= Exercise requirements =
Omit the pictures while printing every entry below exactly as given.

Start of Listed records

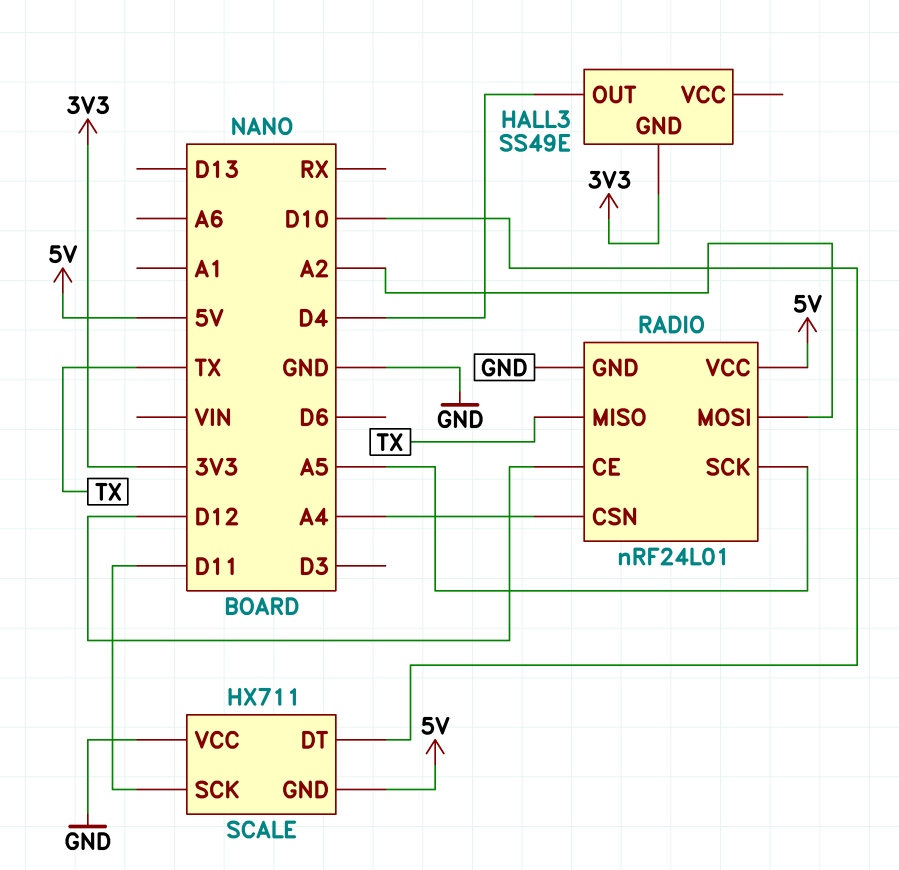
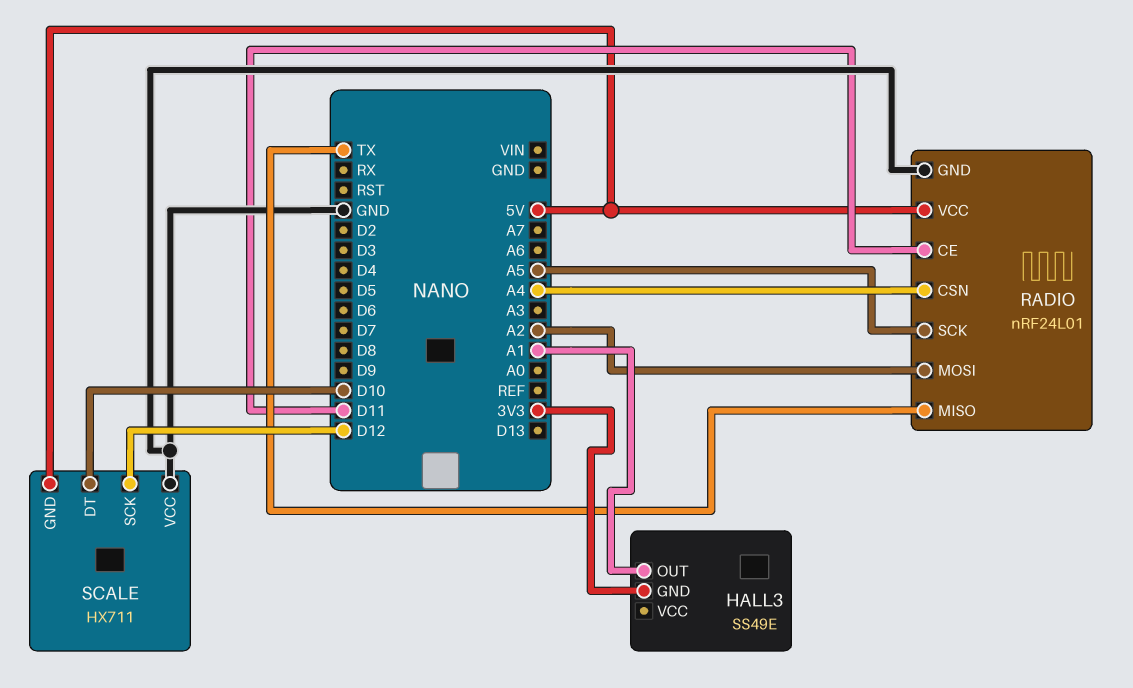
HALL3 pin OUT: D4 -> A1
RADIO pin CE: D12 -> D11
SCALE pin SCK: D11 -> D12

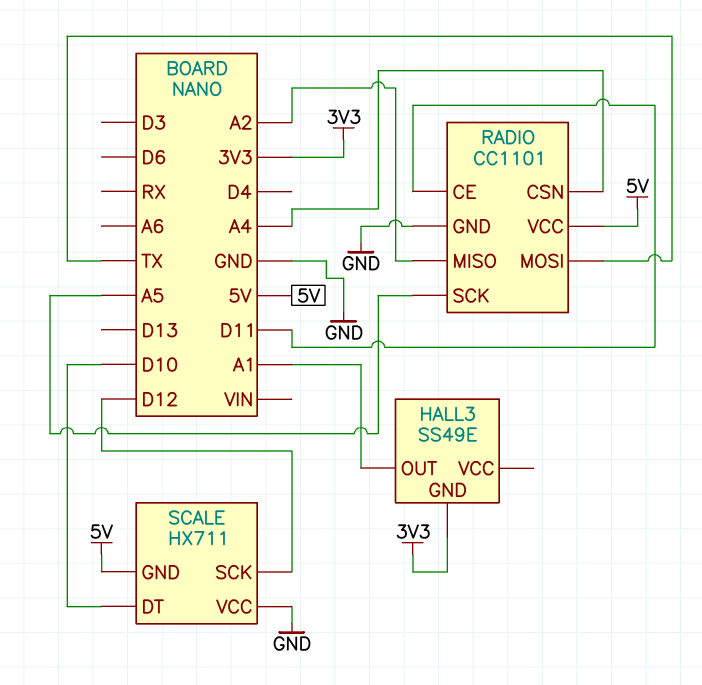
RADIO: nRF24L01 -> CC1101
RADIO pin MISO: TX -> A2
RADIO pin MOSI: A2 -> TX

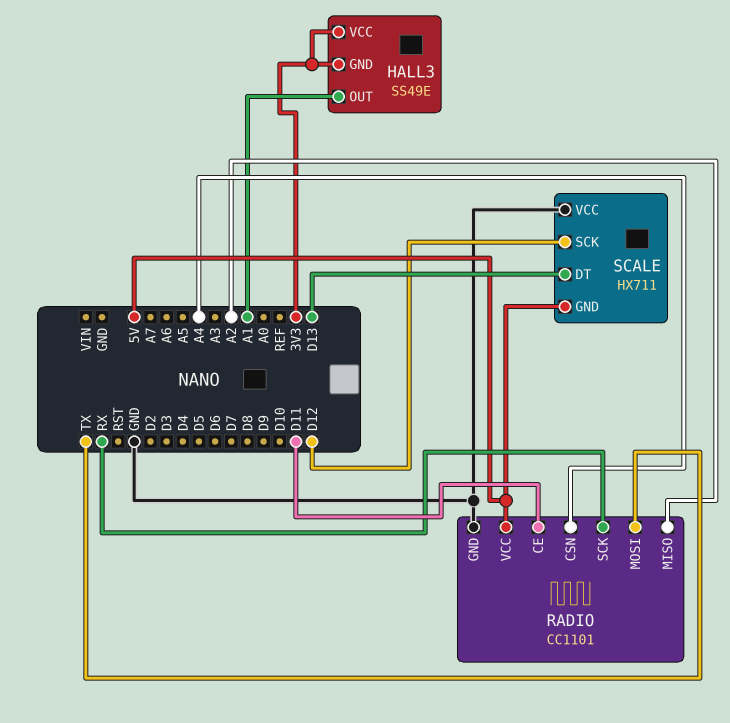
HALL3 pin VCC: none -> 3V3
RADIO pin SCK: A5 -> RX
SCALE pin DT: D10 -> D13

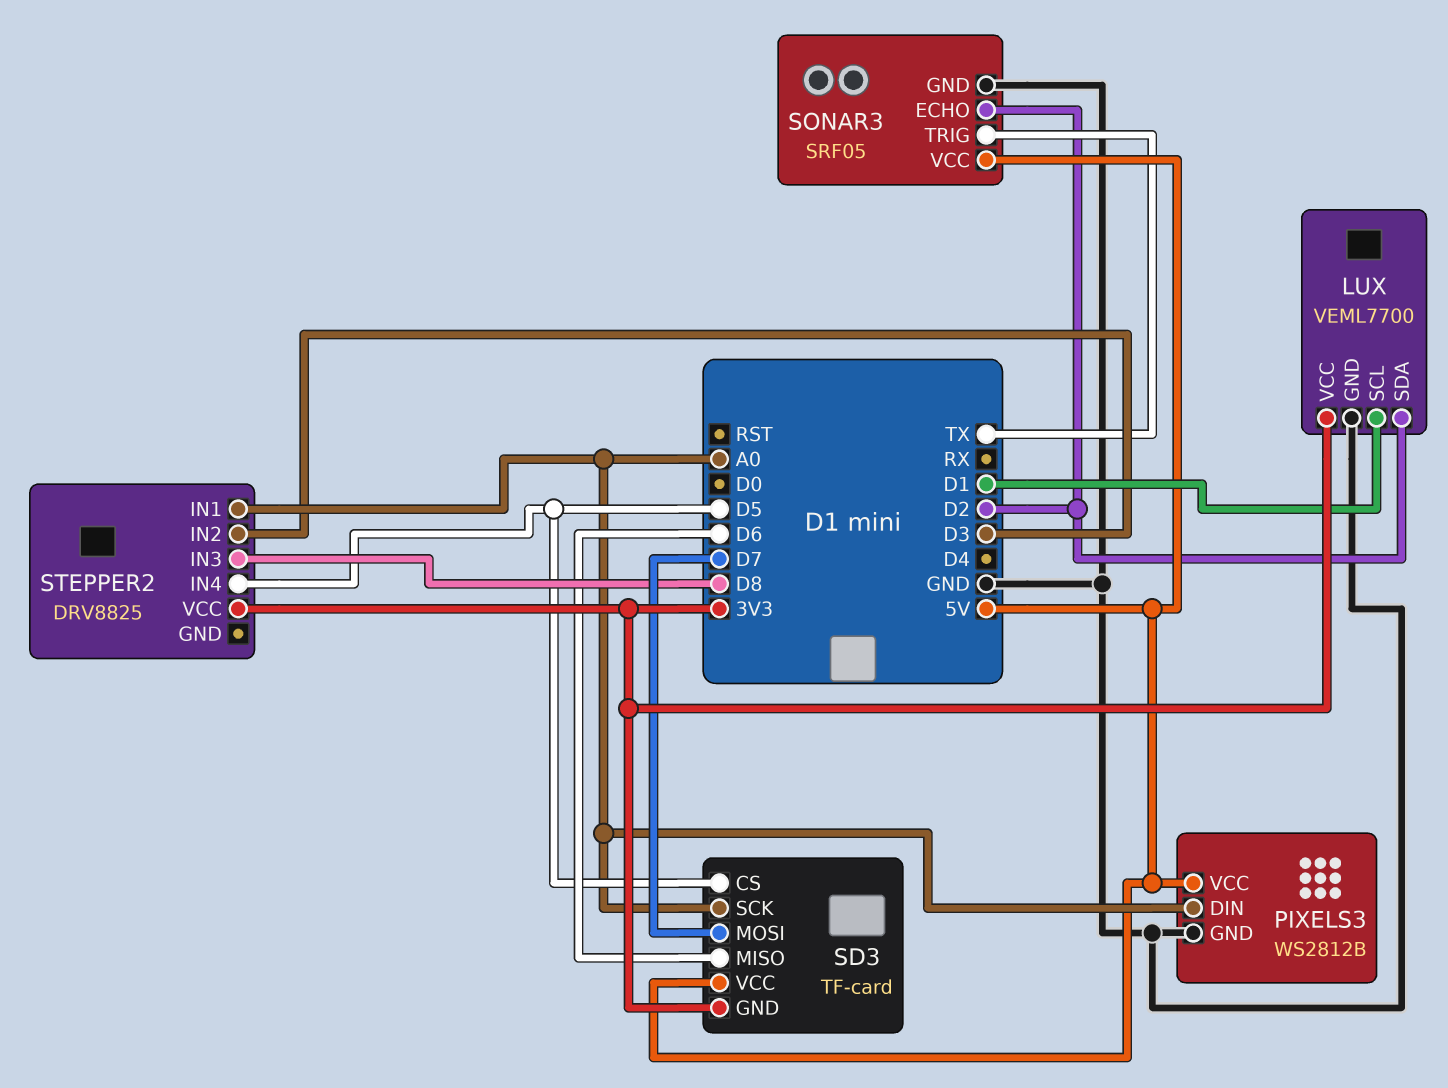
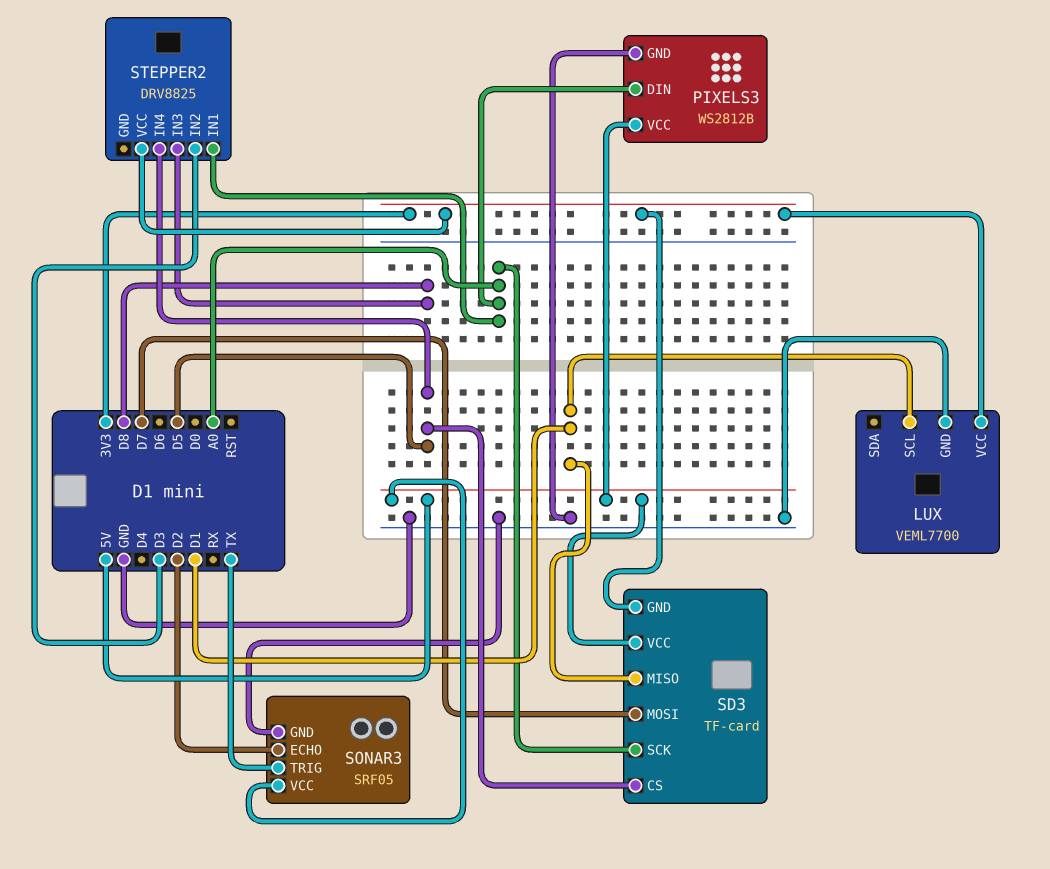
LUX pin SDA: D2 -> none
SD3 pin MISO: D6 -> D1

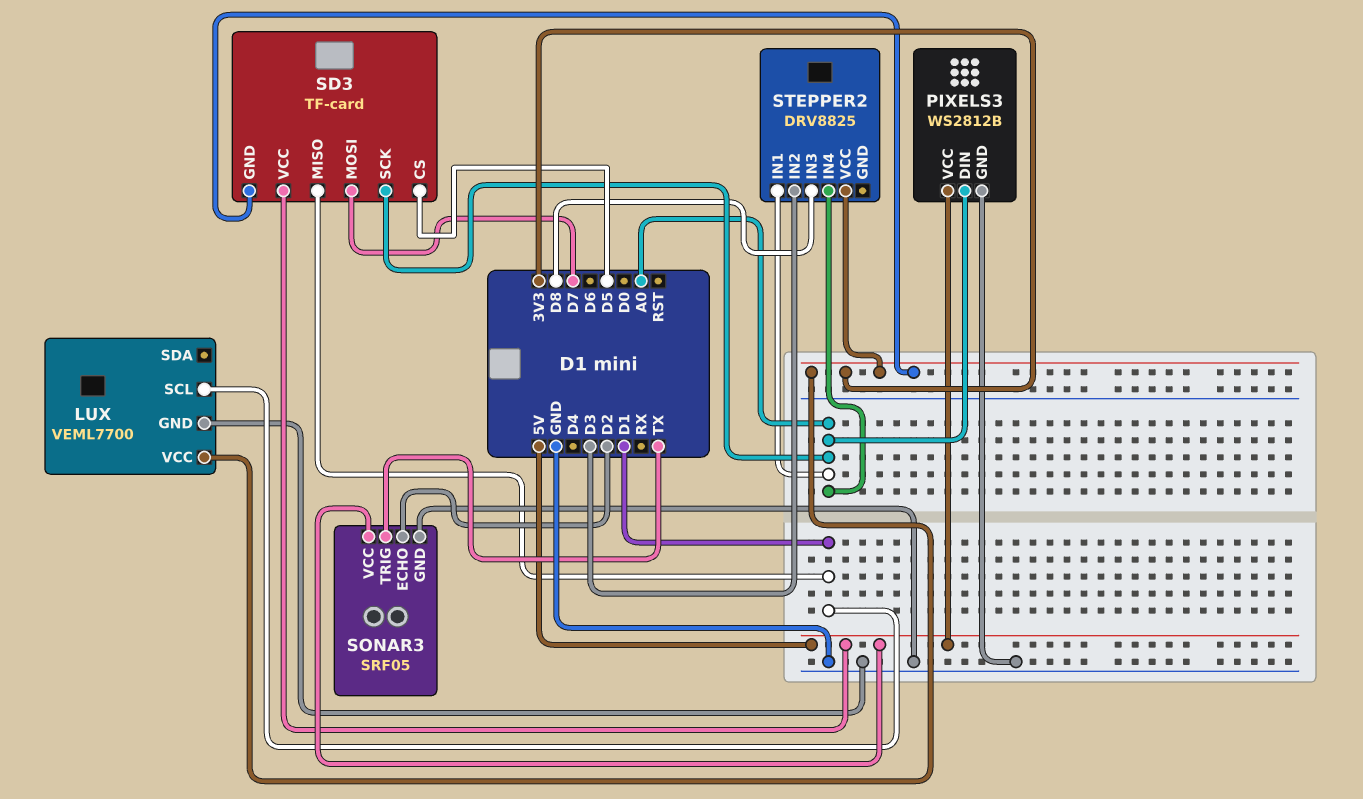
STEPPER2 pin IN4: D5 -> A0

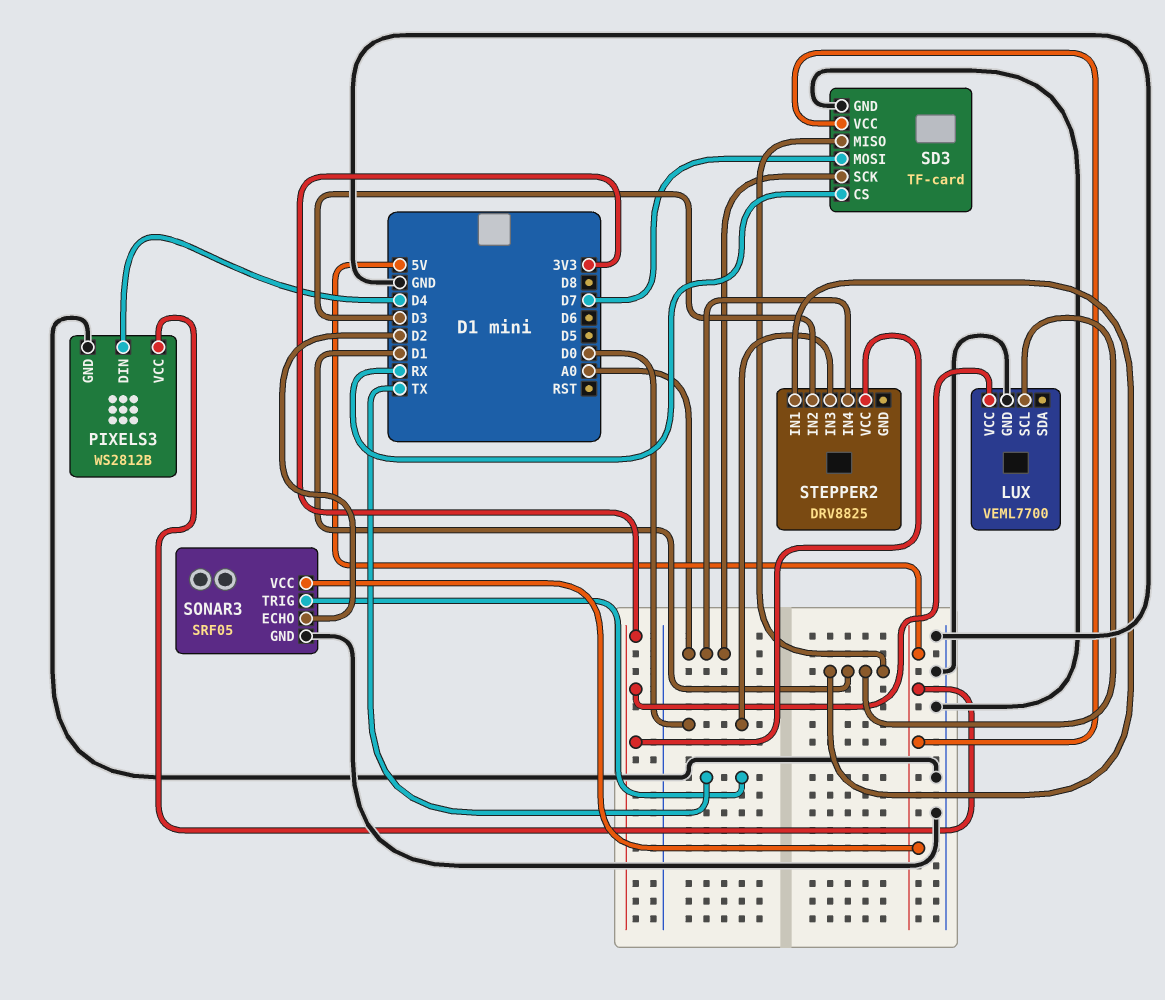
PIXELS3 pin DIN: A0 -> D4
SD3 pin CS: D5 -> RX
SD3 pin GND: 3V3 -> GND
STEPPER2 pin IN1: A0 -> D1
STEPPER2 pin IN3: D8 -> D0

End of Listed records

= Answer for the task =
HALL3 pin OUT: D4 -> A1
RADIO pin CE: D12 -> D11
SCALE pin SCK: D11 -> D12

RADIO: nRF24L01 -> CC1101
RADIO pin MISO: TX -> A2
RADIO pin MOSI: A2 -> TX

HALL3 pin VCC: none -> 3V3
RADIO pin SCK: A5 -> RX
SCALE pin DT: D10 -> D13

LUX pin SDA: D2 -> none
SD3 pin MISO: D6 -> D1

STEPPER2 pin IN4: D5 -> A0

PIXELS3 pin DIN: A0 -> D4
SD3 pin CS: D5 -> RX
SD3 pin GND: 3V3 -> GND
STEPPER2 pin IN1: A0 -> D1
STEPPER2 pin IN3: D8 -> D0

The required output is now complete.